**Your goal**
Please collect each line in the items below that contains the word "with".

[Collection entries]
***

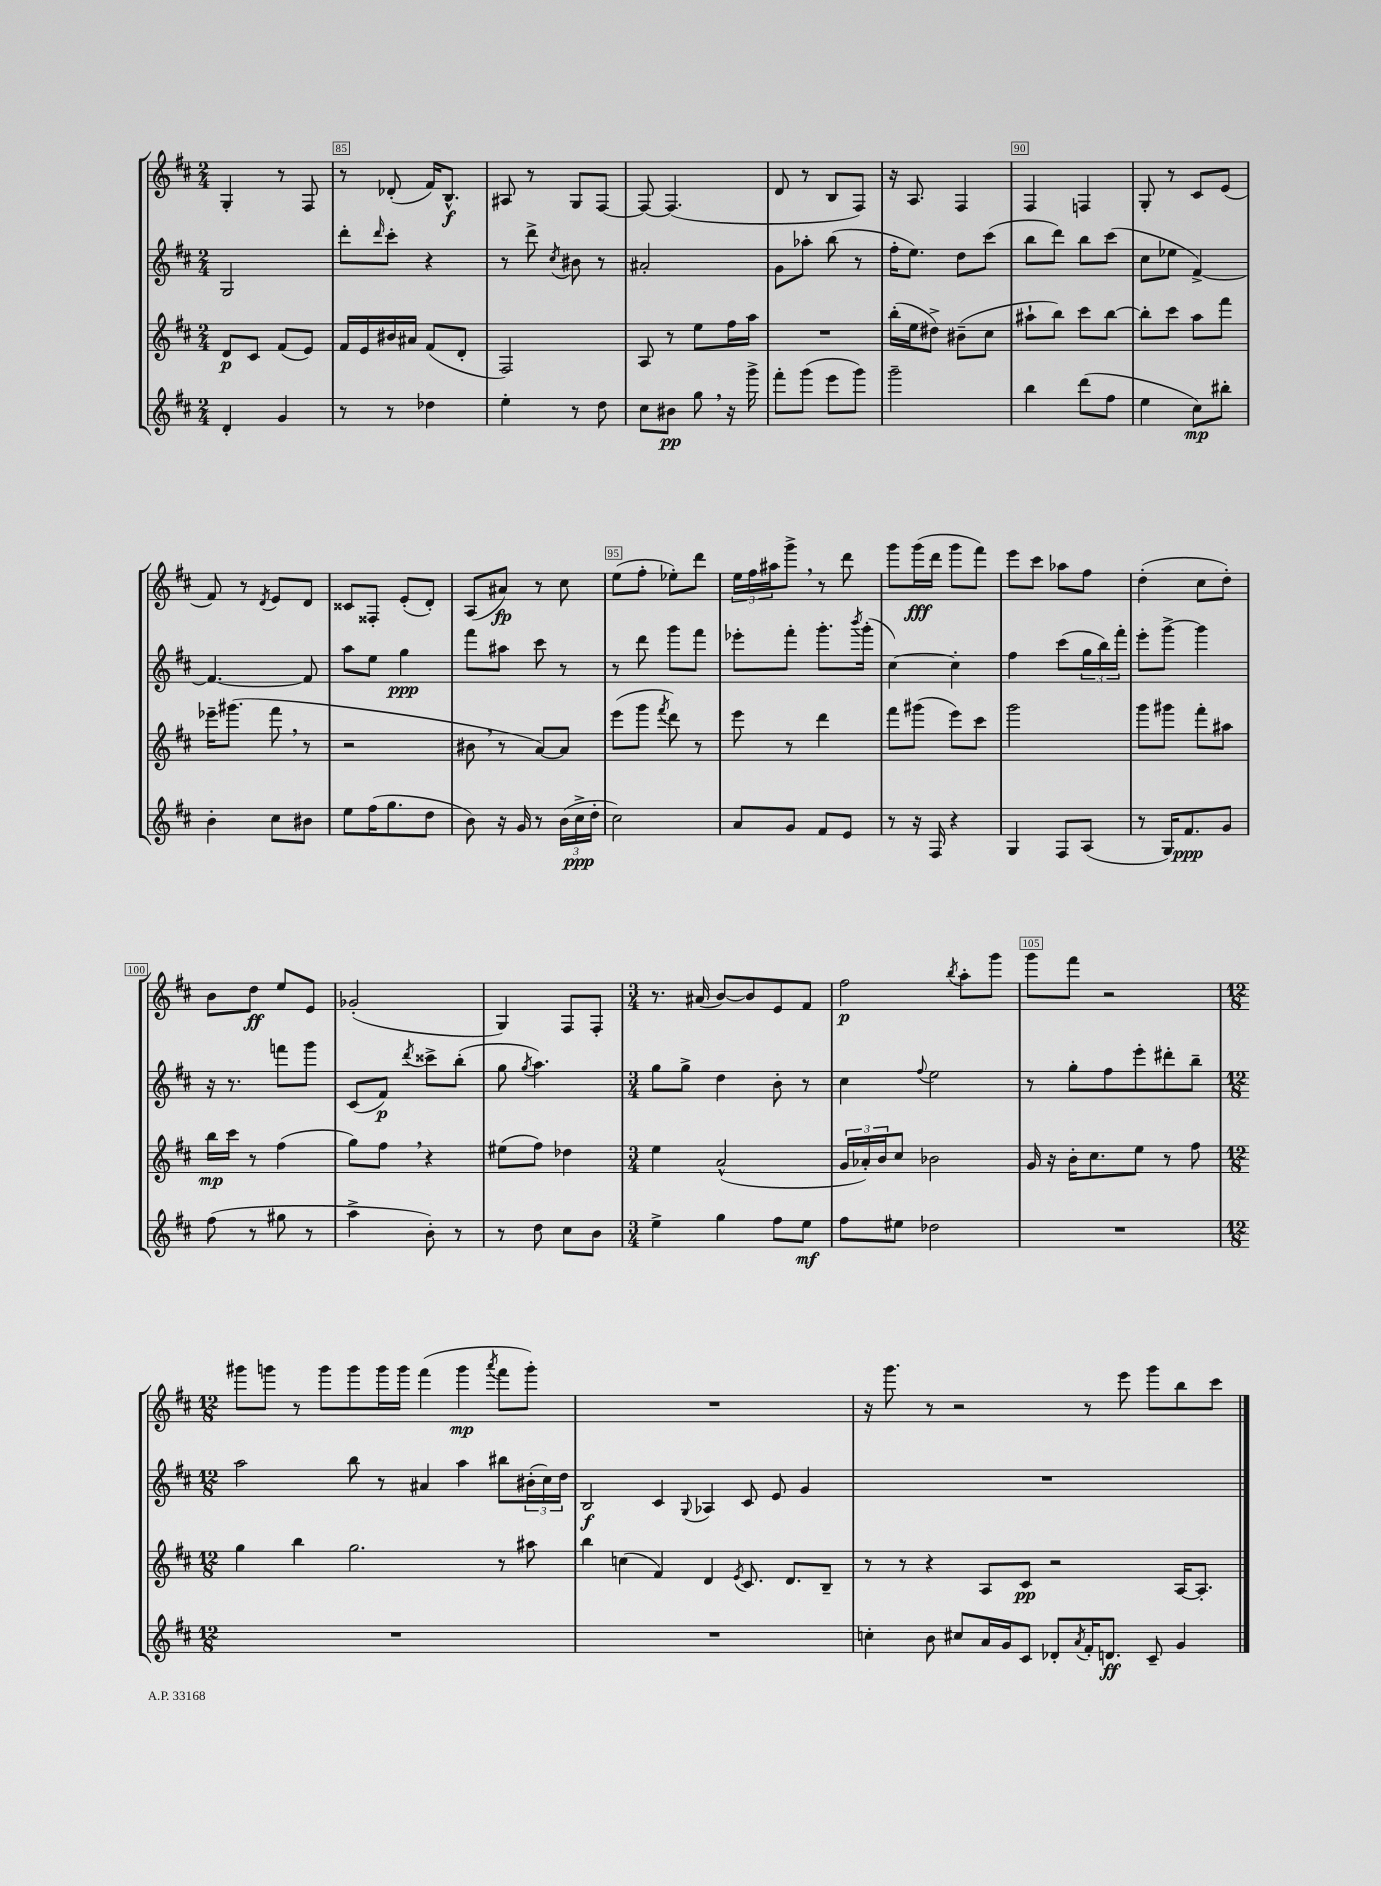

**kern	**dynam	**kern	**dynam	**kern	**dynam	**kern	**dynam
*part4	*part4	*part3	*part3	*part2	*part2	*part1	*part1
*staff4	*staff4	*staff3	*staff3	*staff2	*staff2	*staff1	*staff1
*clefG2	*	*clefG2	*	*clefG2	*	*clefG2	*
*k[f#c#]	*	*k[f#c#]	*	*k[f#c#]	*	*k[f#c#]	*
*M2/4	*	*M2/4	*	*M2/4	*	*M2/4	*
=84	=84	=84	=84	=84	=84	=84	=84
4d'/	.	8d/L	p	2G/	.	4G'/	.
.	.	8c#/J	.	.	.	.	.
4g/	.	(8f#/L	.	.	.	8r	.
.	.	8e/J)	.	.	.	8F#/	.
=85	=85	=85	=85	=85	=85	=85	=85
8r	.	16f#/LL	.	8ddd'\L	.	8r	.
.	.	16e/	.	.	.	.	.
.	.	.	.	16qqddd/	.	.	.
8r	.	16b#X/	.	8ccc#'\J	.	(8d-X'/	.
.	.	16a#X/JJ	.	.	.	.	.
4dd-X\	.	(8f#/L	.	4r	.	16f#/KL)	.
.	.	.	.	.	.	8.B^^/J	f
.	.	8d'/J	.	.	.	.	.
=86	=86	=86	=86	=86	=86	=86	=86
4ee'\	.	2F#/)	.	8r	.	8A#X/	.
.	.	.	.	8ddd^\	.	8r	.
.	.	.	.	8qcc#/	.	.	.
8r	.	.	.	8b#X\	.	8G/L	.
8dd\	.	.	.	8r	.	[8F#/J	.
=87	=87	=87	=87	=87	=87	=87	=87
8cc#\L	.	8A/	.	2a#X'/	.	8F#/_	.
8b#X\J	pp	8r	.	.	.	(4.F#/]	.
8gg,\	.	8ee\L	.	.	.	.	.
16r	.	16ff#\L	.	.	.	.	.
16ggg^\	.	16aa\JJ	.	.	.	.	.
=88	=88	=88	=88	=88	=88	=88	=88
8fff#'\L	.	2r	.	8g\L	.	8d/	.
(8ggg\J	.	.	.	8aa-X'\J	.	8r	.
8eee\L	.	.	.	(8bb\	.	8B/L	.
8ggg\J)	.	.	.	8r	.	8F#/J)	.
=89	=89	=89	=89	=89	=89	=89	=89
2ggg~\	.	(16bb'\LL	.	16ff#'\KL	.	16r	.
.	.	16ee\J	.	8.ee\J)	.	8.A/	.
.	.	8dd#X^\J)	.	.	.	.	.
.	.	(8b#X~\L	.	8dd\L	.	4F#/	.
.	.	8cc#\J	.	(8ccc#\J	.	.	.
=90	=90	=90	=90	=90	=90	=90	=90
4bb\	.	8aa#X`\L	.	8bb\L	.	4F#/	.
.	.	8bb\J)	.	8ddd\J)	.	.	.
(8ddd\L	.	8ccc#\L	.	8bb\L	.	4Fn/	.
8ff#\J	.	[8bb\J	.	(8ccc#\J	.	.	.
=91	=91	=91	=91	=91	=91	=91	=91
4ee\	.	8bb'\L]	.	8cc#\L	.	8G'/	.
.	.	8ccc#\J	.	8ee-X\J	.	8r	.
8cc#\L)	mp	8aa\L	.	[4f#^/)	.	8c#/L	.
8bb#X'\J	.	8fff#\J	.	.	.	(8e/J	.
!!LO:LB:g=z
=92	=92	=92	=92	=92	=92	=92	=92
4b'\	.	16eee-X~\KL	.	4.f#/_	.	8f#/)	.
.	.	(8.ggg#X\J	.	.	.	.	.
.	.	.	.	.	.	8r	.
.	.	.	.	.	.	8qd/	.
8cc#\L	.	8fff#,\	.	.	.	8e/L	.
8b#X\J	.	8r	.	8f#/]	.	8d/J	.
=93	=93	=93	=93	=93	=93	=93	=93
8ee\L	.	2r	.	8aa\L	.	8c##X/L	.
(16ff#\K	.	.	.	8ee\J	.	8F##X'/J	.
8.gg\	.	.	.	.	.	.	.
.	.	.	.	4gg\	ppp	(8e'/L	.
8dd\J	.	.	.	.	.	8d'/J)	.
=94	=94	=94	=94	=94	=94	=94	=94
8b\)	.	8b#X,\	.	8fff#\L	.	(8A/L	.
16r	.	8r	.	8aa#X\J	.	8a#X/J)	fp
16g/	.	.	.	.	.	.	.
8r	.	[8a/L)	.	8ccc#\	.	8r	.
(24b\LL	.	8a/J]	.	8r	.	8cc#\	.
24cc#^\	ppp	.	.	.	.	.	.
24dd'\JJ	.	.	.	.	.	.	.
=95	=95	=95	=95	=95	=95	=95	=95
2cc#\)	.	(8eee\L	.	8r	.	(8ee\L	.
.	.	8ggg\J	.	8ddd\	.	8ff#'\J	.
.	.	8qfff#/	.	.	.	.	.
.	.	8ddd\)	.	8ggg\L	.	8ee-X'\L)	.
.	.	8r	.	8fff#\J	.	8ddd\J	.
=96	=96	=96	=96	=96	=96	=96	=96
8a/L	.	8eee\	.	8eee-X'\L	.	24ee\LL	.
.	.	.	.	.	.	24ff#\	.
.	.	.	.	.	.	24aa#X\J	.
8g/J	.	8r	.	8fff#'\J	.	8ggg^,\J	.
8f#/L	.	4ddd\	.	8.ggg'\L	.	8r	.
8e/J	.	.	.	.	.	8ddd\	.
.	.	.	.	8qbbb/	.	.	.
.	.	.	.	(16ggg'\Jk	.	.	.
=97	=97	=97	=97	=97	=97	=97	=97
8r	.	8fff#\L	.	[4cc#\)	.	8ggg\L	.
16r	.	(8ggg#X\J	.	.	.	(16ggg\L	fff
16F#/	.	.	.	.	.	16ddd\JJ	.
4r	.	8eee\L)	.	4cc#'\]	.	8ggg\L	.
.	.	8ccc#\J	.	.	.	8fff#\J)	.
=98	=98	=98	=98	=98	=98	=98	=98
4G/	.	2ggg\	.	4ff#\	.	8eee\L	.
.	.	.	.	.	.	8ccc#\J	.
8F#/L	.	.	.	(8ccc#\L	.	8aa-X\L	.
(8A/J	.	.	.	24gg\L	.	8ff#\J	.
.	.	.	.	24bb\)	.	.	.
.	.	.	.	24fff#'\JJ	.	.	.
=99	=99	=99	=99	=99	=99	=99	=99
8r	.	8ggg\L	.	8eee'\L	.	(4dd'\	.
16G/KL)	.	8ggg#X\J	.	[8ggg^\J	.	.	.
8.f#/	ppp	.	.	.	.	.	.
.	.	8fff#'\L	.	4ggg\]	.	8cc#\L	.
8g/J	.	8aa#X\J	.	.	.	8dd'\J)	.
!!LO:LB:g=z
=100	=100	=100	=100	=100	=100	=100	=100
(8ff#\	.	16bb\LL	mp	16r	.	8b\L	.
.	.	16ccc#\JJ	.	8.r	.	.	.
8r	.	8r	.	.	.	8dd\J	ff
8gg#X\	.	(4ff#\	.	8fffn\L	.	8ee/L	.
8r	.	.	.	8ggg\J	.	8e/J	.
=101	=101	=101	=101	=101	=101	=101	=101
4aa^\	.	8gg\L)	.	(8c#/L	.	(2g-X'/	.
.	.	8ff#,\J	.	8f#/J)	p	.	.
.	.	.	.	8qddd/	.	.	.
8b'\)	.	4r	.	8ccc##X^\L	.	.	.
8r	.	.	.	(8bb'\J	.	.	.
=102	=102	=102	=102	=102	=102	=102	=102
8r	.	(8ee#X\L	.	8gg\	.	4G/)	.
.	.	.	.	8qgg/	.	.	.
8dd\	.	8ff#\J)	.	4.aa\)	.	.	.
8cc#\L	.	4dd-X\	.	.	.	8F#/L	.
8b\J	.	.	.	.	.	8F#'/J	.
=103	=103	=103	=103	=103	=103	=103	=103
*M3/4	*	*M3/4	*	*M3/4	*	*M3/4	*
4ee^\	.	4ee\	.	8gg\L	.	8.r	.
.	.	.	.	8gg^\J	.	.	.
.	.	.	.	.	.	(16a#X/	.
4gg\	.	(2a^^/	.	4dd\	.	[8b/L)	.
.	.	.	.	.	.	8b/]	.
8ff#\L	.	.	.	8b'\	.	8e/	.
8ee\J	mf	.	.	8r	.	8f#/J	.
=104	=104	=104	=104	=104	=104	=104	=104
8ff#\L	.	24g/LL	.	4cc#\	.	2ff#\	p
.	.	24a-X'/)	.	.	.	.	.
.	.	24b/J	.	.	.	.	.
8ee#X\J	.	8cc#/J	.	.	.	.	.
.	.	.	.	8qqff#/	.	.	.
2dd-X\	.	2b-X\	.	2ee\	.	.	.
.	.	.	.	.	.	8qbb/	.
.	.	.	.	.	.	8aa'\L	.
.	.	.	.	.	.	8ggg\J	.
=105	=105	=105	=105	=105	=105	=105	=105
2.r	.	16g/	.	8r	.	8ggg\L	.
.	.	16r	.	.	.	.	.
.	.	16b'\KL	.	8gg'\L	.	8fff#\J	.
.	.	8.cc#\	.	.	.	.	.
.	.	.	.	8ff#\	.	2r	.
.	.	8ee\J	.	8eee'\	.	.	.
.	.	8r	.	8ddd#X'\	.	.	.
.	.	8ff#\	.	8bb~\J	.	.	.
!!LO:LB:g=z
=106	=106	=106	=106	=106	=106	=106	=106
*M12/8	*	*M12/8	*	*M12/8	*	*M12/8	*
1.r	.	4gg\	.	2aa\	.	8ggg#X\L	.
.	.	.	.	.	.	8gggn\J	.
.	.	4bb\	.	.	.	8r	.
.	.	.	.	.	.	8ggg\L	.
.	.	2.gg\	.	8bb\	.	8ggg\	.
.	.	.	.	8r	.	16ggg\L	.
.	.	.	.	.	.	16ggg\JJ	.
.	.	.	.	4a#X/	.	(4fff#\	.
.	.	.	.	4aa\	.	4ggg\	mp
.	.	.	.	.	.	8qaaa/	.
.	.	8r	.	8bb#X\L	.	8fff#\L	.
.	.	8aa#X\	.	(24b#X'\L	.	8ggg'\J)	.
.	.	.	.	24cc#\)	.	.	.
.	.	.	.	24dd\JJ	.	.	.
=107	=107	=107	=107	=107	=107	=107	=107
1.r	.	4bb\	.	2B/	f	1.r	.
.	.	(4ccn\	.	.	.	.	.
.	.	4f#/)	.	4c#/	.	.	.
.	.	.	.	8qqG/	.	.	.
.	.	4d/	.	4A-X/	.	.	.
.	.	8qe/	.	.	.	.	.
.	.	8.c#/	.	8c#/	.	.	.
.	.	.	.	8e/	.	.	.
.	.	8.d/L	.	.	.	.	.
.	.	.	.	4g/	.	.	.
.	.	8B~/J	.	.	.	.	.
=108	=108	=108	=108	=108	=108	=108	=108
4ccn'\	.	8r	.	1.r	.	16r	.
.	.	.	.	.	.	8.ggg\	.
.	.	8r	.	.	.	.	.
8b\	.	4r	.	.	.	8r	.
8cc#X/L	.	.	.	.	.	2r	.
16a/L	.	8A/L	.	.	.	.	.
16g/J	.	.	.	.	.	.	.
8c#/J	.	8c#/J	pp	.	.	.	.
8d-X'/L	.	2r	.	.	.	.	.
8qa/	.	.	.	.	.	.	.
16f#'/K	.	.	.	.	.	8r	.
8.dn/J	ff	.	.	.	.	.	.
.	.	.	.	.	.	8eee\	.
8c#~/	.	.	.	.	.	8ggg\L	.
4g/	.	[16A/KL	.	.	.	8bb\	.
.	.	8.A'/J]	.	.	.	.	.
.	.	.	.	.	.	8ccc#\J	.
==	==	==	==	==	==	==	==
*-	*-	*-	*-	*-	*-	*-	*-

***

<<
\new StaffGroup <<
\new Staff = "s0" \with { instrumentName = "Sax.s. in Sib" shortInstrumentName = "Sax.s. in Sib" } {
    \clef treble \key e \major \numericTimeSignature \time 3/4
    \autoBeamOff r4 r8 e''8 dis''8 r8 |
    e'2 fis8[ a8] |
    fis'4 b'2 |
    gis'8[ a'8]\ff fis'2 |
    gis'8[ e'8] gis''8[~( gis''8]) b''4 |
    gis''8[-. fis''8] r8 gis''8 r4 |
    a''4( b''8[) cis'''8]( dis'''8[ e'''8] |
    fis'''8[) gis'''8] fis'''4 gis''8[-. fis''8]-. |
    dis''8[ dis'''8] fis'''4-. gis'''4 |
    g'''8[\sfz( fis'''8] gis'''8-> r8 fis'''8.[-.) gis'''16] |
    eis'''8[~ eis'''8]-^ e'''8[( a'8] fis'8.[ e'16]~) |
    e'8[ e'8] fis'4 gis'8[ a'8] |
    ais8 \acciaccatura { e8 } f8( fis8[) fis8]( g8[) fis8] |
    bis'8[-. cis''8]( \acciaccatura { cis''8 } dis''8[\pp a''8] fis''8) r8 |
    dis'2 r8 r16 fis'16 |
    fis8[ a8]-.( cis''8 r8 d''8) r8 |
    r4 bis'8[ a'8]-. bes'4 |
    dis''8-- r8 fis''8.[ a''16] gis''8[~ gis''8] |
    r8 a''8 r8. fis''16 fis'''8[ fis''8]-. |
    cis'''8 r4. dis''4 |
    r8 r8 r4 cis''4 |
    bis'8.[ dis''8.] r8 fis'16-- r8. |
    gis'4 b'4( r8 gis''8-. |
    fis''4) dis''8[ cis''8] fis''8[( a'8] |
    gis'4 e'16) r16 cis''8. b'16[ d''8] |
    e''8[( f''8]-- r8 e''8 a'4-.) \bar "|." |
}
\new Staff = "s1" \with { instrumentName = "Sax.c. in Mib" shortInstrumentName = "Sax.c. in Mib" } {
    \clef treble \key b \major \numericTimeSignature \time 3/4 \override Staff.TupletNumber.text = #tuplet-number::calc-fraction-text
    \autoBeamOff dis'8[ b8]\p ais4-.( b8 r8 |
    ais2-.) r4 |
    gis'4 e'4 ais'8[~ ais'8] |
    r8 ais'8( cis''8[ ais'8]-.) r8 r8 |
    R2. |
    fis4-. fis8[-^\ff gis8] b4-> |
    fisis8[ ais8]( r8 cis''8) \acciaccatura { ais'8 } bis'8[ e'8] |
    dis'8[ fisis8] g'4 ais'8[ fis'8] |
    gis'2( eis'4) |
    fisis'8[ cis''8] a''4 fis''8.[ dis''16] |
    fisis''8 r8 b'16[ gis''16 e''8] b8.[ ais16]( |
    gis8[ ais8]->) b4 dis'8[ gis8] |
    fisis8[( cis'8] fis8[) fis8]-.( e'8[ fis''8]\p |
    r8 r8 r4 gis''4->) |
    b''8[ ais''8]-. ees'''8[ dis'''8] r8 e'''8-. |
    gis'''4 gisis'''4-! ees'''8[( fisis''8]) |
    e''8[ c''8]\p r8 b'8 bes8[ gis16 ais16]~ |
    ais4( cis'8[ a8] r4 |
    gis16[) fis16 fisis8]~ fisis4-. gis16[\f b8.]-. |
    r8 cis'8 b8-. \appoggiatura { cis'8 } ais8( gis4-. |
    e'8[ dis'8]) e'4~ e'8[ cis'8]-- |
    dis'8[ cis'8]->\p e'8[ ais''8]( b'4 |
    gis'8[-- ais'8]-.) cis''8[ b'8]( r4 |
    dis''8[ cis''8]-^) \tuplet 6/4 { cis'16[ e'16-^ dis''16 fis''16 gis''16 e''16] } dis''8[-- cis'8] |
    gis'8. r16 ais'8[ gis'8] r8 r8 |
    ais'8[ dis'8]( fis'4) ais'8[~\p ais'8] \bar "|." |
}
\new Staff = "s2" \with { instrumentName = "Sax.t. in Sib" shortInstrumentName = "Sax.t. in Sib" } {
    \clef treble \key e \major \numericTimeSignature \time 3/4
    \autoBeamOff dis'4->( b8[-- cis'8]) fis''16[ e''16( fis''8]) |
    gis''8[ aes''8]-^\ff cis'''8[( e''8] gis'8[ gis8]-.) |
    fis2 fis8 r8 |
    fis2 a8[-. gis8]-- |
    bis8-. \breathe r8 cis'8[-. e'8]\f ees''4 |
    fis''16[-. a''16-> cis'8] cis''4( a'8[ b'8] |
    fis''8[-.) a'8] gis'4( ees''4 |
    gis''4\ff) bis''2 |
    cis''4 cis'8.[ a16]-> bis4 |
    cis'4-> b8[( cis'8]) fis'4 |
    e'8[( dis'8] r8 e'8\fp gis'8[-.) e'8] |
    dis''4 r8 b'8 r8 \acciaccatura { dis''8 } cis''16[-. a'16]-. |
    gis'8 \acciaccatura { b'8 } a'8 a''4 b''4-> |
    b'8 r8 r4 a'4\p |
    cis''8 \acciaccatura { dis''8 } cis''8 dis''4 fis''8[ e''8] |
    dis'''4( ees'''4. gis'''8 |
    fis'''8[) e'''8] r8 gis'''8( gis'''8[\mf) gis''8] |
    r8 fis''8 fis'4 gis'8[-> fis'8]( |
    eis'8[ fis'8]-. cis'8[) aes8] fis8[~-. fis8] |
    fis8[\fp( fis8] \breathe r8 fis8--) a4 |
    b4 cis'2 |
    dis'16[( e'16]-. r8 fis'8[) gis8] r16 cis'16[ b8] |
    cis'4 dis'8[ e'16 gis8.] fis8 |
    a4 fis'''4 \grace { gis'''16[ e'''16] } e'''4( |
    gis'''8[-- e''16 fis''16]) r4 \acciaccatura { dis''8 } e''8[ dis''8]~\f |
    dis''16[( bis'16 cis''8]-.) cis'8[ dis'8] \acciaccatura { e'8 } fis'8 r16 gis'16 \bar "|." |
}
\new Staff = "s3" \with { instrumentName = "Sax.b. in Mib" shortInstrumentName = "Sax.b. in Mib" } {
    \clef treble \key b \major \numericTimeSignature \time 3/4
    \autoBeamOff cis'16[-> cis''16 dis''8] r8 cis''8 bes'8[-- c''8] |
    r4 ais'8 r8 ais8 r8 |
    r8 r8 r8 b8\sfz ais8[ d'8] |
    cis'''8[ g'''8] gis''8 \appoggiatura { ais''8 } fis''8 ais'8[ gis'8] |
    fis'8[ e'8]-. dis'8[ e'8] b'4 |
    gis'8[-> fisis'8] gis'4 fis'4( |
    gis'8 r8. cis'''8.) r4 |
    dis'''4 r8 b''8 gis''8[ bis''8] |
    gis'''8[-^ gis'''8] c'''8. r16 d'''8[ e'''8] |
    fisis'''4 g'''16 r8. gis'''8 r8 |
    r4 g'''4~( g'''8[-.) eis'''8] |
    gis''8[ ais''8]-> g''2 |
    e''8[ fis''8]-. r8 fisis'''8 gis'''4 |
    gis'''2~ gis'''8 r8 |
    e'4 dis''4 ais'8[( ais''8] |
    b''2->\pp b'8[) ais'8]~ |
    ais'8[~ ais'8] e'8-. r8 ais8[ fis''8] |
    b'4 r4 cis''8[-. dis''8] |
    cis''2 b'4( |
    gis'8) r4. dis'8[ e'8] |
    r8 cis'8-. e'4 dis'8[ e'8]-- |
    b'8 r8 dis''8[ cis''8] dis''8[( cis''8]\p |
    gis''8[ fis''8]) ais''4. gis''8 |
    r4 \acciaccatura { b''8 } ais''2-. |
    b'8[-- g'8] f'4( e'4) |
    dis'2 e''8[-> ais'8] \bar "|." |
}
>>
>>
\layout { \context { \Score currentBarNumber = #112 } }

***

**Exercise answer**
\new Staff = "s0" \with { instrumentName = "Sax.s. in Sib" shortInstrumentName = "Sax.s. in Sib" } {
\new Staff = "s1" \with { instrumentName = "Sax.c. in Mib" shortInstrumentName = "Sax.c. in Mib" } {
\new Staff = "s2" \with { instrumentName = "Sax.t. in Sib" shortInstrumentName = "Sax.t. in Sib" } {
\new Staff = "s3" \with { instrumentName = "Sax.b. in Mib" shortInstrumentName = "Sax.b. in Mib" } {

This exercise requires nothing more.